**SET PROBLEM**:
Output, with no changes, the span of lines that opens with the line containing "Mask all regions" and closes with the last line.

**DATA SUPPLIED**:
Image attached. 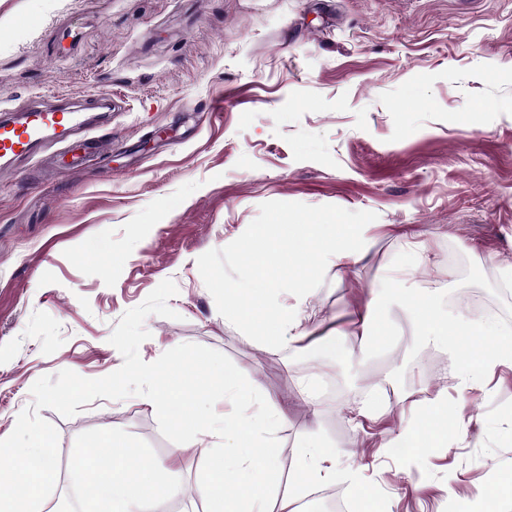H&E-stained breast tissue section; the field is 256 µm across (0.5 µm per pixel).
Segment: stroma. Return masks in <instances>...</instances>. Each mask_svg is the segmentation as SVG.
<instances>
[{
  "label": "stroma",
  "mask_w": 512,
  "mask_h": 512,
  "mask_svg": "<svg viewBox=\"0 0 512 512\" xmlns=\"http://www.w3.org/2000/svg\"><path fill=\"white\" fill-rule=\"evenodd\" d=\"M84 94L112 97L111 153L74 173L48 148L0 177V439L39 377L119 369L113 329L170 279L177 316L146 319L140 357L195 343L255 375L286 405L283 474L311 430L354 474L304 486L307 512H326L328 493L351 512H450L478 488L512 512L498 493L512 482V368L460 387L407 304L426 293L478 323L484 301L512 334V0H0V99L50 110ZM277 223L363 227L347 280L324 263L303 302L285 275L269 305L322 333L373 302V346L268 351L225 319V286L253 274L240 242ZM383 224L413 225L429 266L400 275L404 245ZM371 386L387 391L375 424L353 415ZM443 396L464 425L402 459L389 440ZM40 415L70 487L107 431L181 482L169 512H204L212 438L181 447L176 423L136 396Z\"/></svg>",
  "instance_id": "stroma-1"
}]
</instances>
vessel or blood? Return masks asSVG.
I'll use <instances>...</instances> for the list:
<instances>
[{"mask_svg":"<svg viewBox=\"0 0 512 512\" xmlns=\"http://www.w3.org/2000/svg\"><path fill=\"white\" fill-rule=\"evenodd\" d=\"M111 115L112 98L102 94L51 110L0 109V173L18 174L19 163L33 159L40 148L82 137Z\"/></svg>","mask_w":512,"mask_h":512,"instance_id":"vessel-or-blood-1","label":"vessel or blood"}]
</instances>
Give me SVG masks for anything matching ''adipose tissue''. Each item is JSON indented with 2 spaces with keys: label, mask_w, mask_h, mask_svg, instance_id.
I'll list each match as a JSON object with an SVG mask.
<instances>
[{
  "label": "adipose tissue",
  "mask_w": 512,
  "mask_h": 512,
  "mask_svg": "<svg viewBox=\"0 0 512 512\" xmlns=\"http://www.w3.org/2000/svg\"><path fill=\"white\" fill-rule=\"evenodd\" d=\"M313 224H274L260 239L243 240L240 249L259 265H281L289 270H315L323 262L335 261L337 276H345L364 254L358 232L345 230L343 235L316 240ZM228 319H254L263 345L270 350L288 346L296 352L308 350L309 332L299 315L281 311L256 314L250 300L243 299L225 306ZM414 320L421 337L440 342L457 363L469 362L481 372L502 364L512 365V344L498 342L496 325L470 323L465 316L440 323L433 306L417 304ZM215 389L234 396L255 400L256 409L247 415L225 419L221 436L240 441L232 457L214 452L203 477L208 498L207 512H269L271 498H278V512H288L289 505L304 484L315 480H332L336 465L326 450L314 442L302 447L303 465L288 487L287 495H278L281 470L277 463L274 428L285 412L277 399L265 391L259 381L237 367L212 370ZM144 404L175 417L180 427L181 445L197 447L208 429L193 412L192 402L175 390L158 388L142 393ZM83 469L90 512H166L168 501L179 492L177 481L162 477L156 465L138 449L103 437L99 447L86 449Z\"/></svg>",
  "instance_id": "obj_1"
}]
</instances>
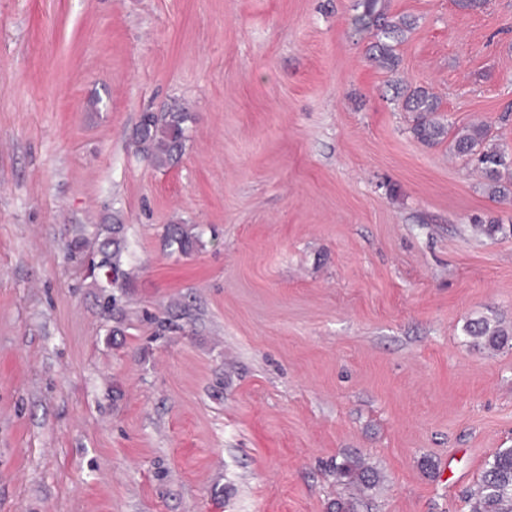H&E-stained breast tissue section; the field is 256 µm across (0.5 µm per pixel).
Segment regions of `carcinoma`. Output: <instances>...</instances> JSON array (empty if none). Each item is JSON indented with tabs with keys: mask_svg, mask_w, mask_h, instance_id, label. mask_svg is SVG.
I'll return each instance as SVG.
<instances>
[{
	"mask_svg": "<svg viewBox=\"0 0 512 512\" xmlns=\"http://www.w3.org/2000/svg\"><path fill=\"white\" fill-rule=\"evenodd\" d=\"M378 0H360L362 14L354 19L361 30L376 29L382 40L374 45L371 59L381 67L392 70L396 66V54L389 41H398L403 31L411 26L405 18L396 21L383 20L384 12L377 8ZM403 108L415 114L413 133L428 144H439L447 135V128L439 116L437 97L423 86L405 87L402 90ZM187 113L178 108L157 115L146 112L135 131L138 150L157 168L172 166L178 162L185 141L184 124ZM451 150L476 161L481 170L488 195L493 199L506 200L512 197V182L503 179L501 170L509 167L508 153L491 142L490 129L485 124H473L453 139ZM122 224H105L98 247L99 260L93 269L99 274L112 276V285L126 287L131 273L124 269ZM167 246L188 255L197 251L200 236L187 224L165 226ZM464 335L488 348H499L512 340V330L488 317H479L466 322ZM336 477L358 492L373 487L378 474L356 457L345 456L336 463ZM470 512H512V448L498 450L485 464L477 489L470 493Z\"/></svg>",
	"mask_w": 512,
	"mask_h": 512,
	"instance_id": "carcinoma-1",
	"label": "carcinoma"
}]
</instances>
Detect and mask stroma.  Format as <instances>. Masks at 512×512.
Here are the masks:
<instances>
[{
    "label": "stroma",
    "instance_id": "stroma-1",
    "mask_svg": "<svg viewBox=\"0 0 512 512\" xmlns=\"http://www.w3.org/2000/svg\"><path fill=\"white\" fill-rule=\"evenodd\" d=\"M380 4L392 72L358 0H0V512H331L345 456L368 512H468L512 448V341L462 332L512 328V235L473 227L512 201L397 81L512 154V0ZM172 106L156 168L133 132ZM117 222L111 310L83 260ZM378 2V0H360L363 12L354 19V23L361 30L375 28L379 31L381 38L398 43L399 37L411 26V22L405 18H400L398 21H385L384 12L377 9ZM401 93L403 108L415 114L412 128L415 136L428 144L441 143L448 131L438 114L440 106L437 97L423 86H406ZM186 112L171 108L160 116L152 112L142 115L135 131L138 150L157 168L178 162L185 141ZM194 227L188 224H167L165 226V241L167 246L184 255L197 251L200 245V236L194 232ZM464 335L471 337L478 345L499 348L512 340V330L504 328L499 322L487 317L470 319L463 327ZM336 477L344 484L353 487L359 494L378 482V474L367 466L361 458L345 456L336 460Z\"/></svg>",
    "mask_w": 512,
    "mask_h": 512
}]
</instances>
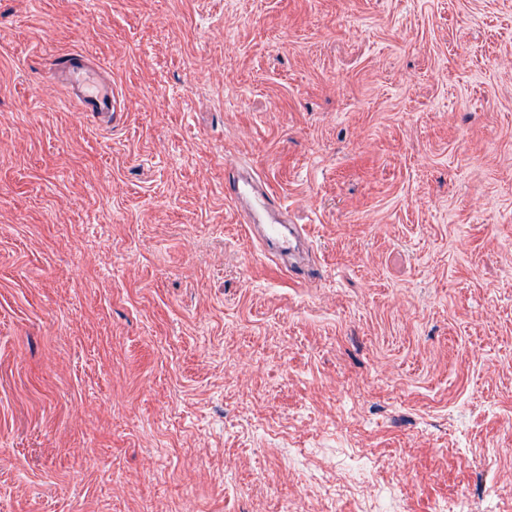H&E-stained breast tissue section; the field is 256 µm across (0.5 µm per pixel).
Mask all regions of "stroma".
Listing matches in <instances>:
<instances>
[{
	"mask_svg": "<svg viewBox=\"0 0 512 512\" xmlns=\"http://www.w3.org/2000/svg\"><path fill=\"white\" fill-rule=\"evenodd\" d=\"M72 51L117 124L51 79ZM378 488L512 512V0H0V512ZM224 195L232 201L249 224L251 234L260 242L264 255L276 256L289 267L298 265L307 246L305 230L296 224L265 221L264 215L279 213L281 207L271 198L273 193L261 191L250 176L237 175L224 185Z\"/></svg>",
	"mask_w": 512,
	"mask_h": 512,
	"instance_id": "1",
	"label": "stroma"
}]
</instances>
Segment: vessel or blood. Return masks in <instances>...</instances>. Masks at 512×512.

**WRITTEN ANSWER**:
Mask all regions of "stroma".
Listing matches in <instances>:
<instances>
[{
	"mask_svg": "<svg viewBox=\"0 0 512 512\" xmlns=\"http://www.w3.org/2000/svg\"><path fill=\"white\" fill-rule=\"evenodd\" d=\"M72 51L117 124L51 79ZM378 488L512 512V0H0V512ZM224 195L232 201L249 224L251 234L260 242L264 255L276 256L289 267L298 265L307 246L305 230L296 224L265 221L264 215L279 213L281 207L271 198L273 193L261 191L250 176L237 175L224 185Z\"/></svg>",
	"mask_w": 512,
	"mask_h": 512,
	"instance_id": "1",
	"label": "stroma"
}]
</instances>
Segment: vessel or blood. Return masks in <instances>...</instances>. Masks at 512×512.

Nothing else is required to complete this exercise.